* **Source data**
▬▬▬
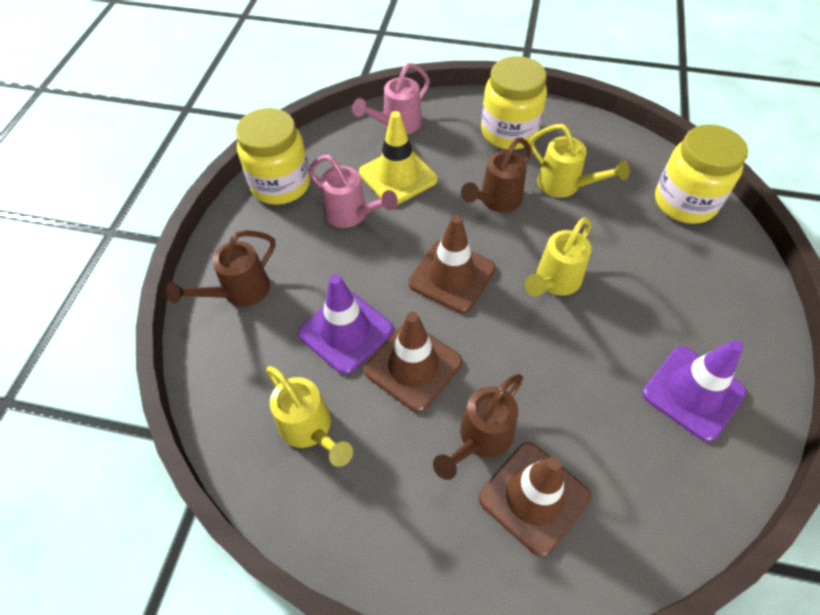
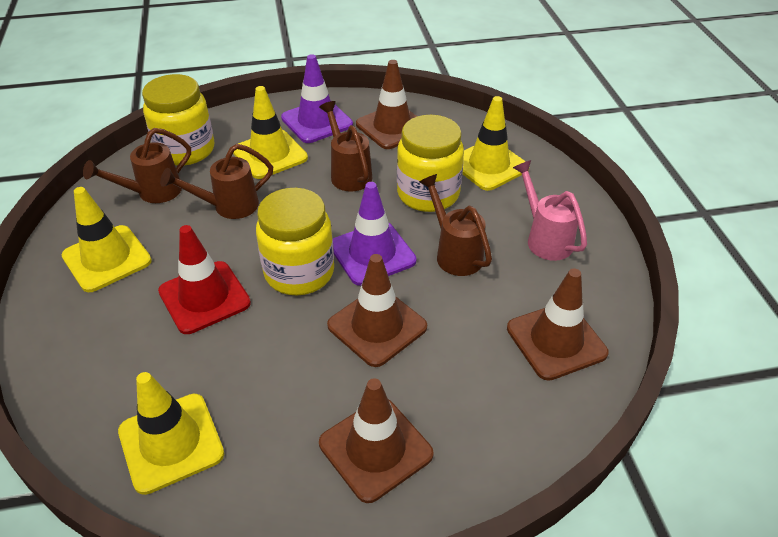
brown traffic cone: 3 -> 4
brown watering can: 3 -> 4
pink watering can: 2 -> 1
red traffic cone: 0 -> 1
yellow traffic cone: 1 -> 4
yellow watering can: 3 -> 0

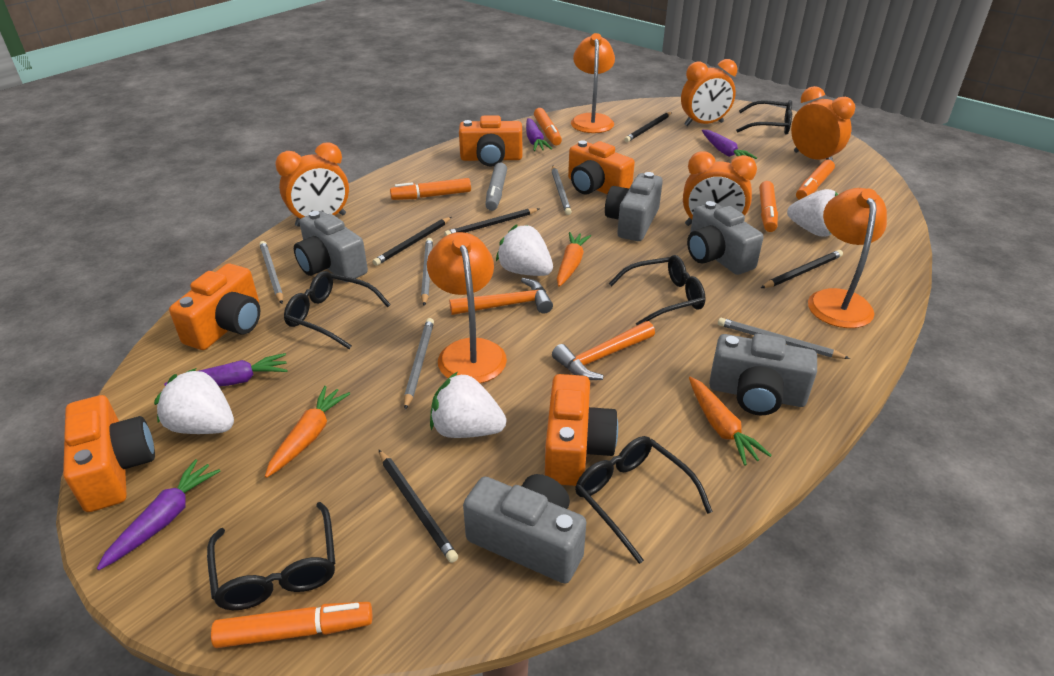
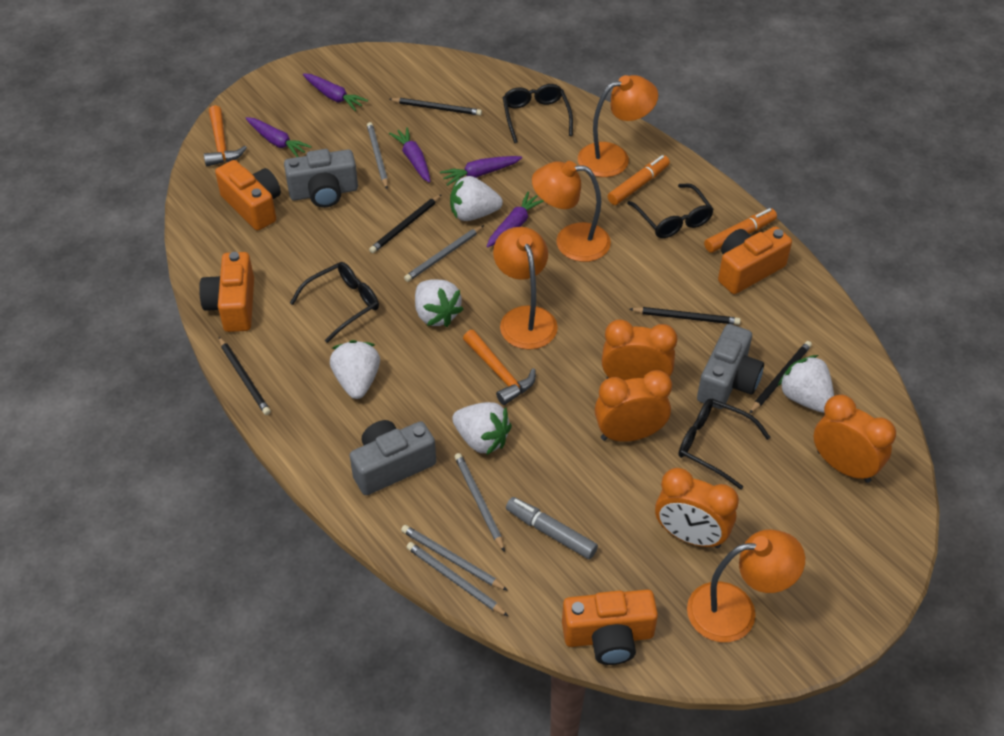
black glasses: 5 -> 4
grey camera: 5 -> 3
orange camera: 5 -> 4
orange carrot: 3 -> 0
orange lamp: 3 -> 4
orange marker: 5 -> 2
purple carrot: 4 -> 5
white strawberry: 4 -> 5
▬▬▬
* **Exercise goal**
The lines to return are those with the string "watering" in them; copy each from the entries above.

* **Solution to this problem**
brown watering can: 3 -> 4
pink watering can: 2 -> 1
yellow watering can: 3 -> 0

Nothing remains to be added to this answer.